::: Supplied material
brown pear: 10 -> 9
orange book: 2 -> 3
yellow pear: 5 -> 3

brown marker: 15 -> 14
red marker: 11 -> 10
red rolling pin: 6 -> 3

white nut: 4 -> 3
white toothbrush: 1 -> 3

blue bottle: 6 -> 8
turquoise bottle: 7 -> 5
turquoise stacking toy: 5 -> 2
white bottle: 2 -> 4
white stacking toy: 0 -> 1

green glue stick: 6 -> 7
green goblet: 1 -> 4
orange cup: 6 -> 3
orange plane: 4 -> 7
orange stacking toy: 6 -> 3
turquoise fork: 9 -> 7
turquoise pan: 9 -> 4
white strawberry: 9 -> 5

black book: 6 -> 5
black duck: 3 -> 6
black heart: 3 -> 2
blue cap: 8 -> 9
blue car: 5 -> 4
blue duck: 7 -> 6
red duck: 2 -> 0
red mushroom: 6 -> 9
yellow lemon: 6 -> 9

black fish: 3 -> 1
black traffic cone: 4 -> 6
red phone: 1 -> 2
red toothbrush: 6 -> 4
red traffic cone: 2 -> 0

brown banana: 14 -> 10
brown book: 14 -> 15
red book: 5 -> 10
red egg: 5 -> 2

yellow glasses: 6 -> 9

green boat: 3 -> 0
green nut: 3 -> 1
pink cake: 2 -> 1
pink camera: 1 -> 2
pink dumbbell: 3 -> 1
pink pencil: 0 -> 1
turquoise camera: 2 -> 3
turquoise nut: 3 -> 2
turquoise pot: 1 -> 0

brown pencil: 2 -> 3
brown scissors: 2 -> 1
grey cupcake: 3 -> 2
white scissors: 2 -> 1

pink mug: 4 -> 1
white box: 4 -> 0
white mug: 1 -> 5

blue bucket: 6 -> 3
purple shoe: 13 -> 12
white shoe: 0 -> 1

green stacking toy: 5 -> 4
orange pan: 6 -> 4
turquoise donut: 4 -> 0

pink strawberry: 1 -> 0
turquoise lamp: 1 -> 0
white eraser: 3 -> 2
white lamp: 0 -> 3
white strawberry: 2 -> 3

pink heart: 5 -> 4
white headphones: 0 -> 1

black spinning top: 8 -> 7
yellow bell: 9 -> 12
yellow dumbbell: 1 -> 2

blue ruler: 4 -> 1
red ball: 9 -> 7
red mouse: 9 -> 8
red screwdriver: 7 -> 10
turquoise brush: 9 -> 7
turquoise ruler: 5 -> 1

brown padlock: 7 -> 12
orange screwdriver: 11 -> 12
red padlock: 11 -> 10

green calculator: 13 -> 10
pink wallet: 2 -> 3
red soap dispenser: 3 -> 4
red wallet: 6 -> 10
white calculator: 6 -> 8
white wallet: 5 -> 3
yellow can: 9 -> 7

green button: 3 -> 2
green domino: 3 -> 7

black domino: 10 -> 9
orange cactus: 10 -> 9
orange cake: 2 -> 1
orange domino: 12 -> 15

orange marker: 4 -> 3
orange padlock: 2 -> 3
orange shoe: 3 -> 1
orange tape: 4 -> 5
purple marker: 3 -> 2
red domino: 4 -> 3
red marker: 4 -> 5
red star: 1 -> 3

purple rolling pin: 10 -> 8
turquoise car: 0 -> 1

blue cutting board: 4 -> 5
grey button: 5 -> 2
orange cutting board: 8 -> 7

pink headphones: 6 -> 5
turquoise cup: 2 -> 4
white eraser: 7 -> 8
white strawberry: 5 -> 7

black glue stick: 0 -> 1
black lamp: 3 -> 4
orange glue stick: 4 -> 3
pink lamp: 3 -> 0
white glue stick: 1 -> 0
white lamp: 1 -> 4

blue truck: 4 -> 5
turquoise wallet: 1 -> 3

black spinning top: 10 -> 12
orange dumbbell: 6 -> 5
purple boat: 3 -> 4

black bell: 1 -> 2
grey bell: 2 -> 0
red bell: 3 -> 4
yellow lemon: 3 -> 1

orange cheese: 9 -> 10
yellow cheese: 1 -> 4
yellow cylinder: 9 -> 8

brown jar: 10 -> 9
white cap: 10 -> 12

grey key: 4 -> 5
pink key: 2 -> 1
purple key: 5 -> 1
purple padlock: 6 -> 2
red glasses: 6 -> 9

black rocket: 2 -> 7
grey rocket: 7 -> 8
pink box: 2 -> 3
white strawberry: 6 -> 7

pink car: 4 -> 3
::::::
== Work required ==
Restate word for word the lines of the data above, starting at the line containing "pink headphones: 6 -> 5" and ending at the line containing "red glasses: 6 -> 9", both included, and nothing more.

== Task answer ==
pink headphones: 6 -> 5
turquoise cup: 2 -> 4
white eraser: 7 -> 8
white strawberry: 5 -> 7

black glue stick: 0 -> 1
black lamp: 3 -> 4
orange glue stick: 4 -> 3
pink lamp: 3 -> 0
white glue stick: 1 -> 0
white lamp: 1 -> 4

blue truck: 4 -> 5
turquoise wallet: 1 -> 3

black spinning top: 10 -> 12
orange dumbbell: 6 -> 5
purple boat: 3 -> 4

black bell: 1 -> 2
grey bell: 2 -> 0
red bell: 3 -> 4
yellow lemon: 3 -> 1

orange cheese: 9 -> 10
yellow cheese: 1 -> 4
yellow cylinder: 9 -> 8

brown jar: 10 -> 9
white cap: 10 -> 12

grey key: 4 -> 5
pink key: 2 -> 1
purple key: 5 -> 1
purple padlock: 6 -> 2
red glasses: 6 -> 9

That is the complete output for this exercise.